■ Work request: Restate each line below word for word, skipping every picture.

■ Supplied material:
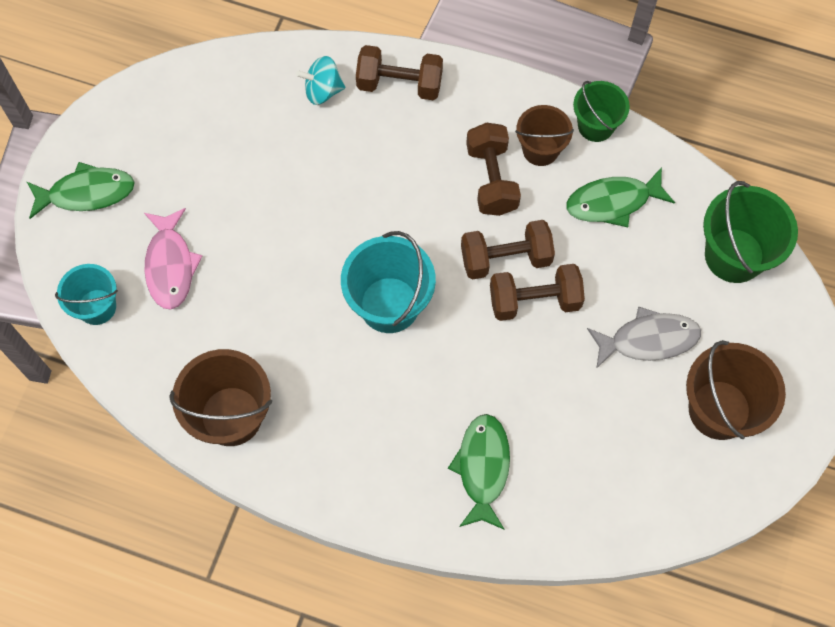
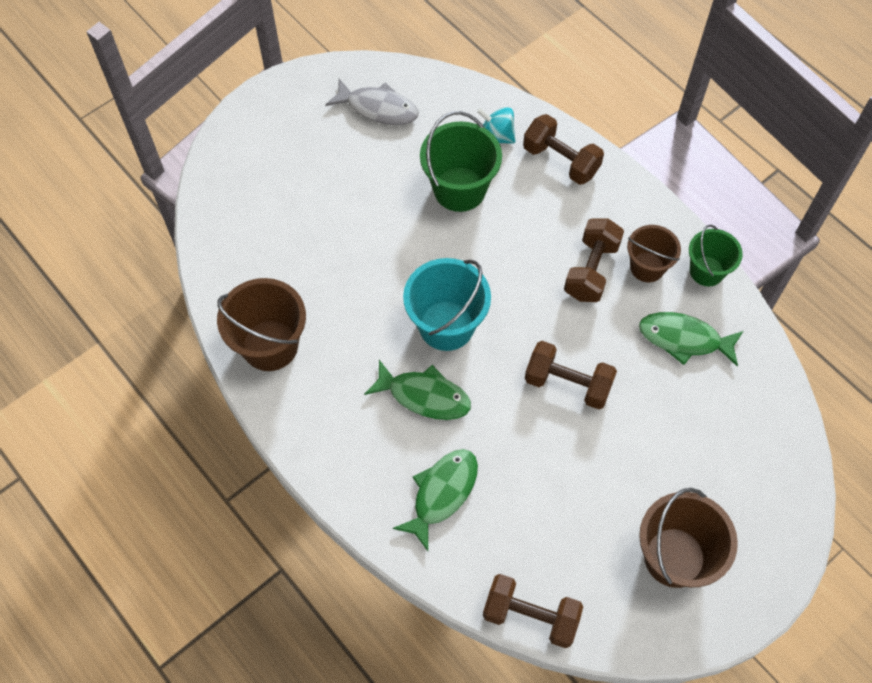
camera: 30 degrees right, 5 degrees down
green fish [26,162,135,219] -> green fish moved to [364,360,471,420]
turquoise bucket [55,264,118,325] -> none
pink fish [144,208,202,310] -> none
brown dumbbell [461,220,555,280] -> brown dumbbell moved to [483,574,583,648]
grey fish [587,307,701,369] -> grey fish moved to [325,79,419,125]
green bucket [703,181,798,283] -> green bucket moved to [420,111,502,212]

■ Solution to this problem:
camera: 30 degrees right, 5 degrees down
green fish [26,162,135,219] -> green fish moved to [364,360,471,420]
turquoise bucket [55,264,118,325] -> none
pink fish [144,208,202,310] -> none
brown dumbbell [461,220,555,280] -> brown dumbbell moved to [483,574,583,648]
grey fish [587,307,701,369] -> grey fish moved to [325,79,419,125]
green bucket [703,181,798,283] -> green bucket moved to [420,111,502,212]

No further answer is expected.